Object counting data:
──────────

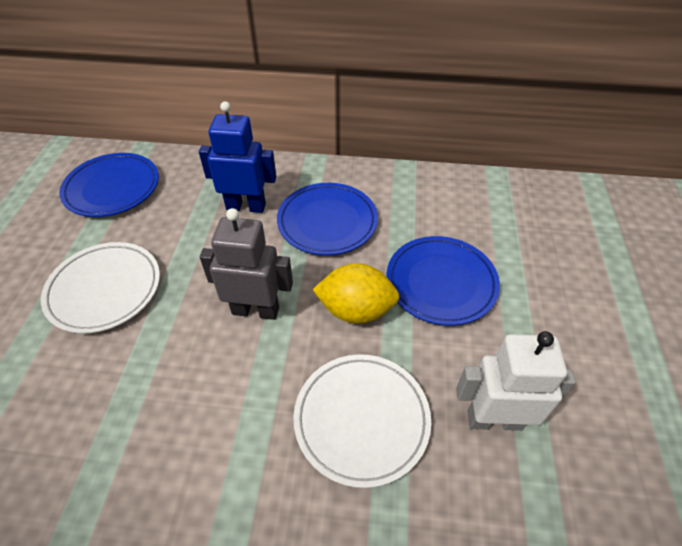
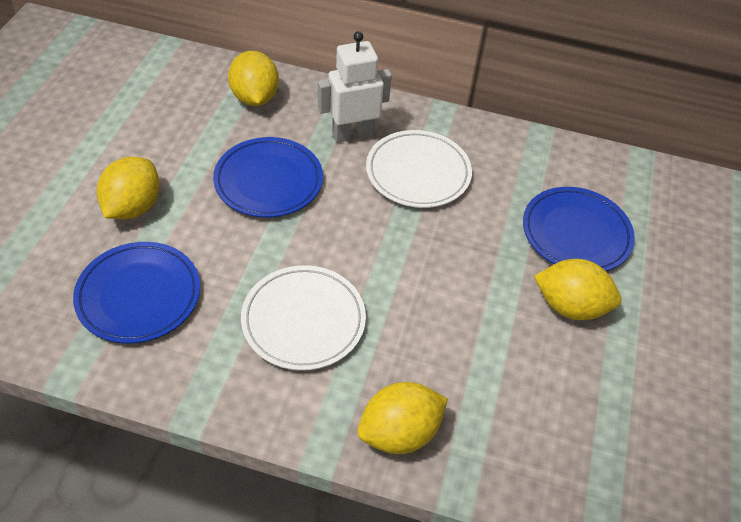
blue robot: 1 -> 0
grey robot: 1 -> 0
yellow lemon: 1 -> 4

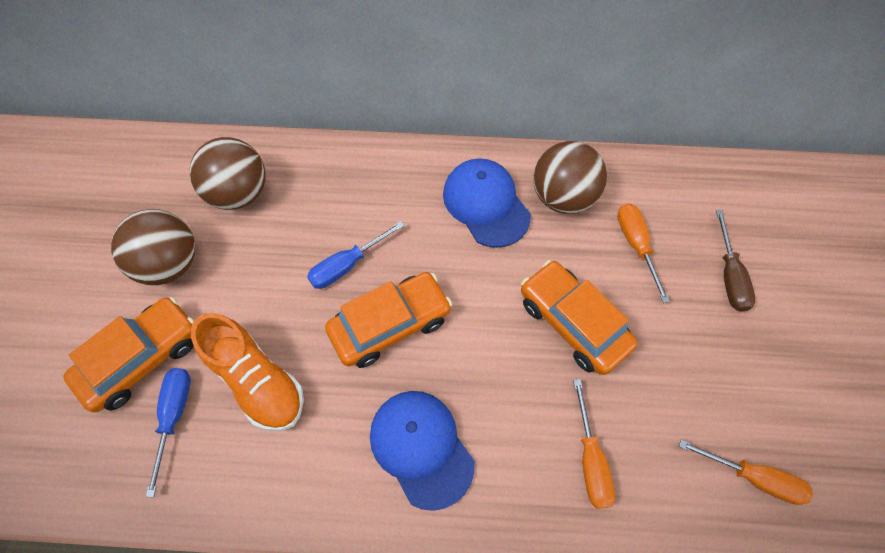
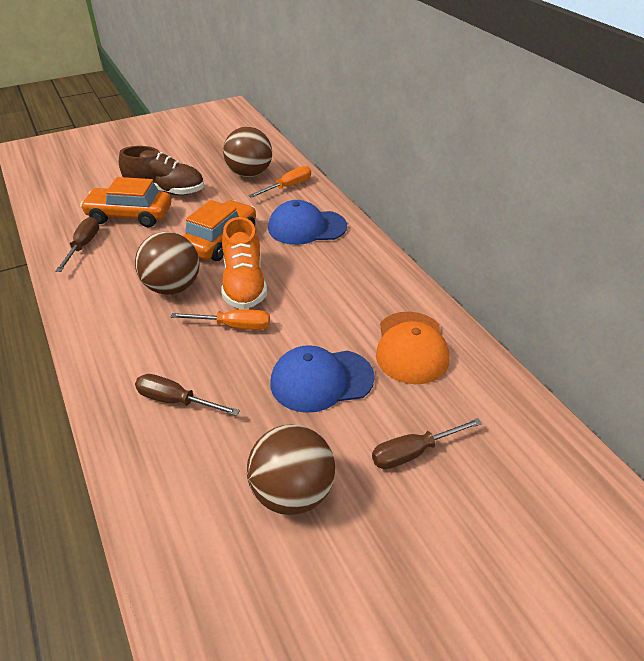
blue screwdriver: 2 -> 0
brown screwdriver: 1 -> 3
brown shoe: 0 -> 1
orange cap: 0 -> 1
orange car: 3 -> 2
orange screwdriver: 3 -> 2

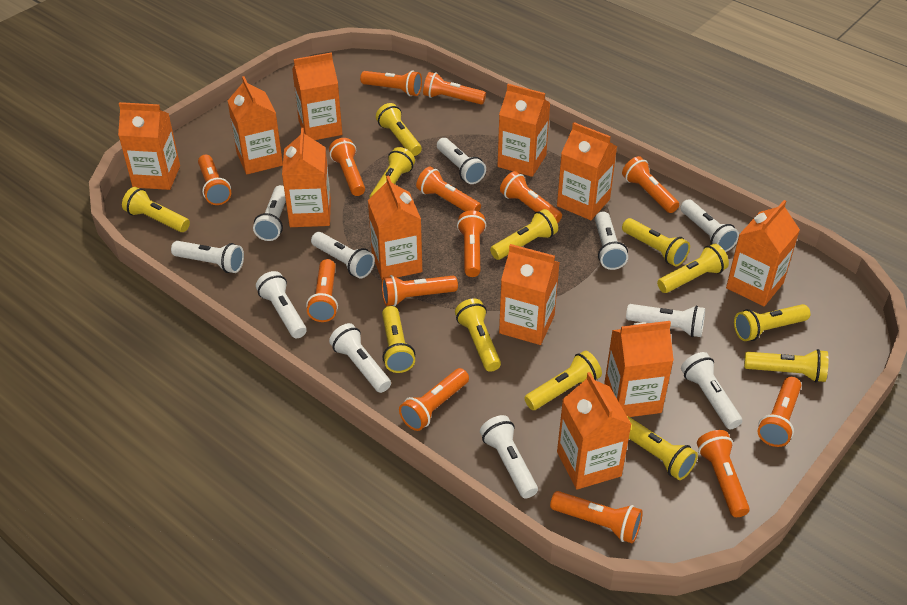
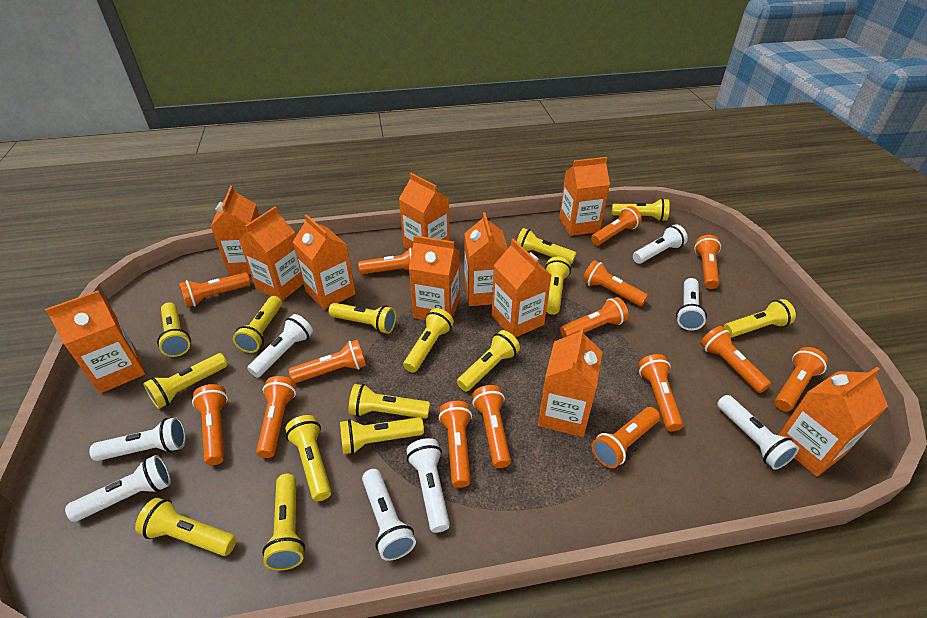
orange flashlight: 14 -> 15
white flashlight: 11 -> 8
yellow flashlight: 12 -> 15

──────────

WORK TO BE COMPLETED. Write the entries above out again exactly, but not the pictures.

OUTPUT FOR THIS TASK.
blue robot: 1 -> 0
grey robot: 1 -> 0
yellow lemon: 1 -> 4

blue screwdriver: 2 -> 0
brown screwdriver: 1 -> 3
brown shoe: 0 -> 1
orange cap: 0 -> 1
orange car: 3 -> 2
orange screwdriver: 3 -> 2

orange flashlight: 14 -> 15
white flashlight: 11 -> 8
yellow flashlight: 12 -> 15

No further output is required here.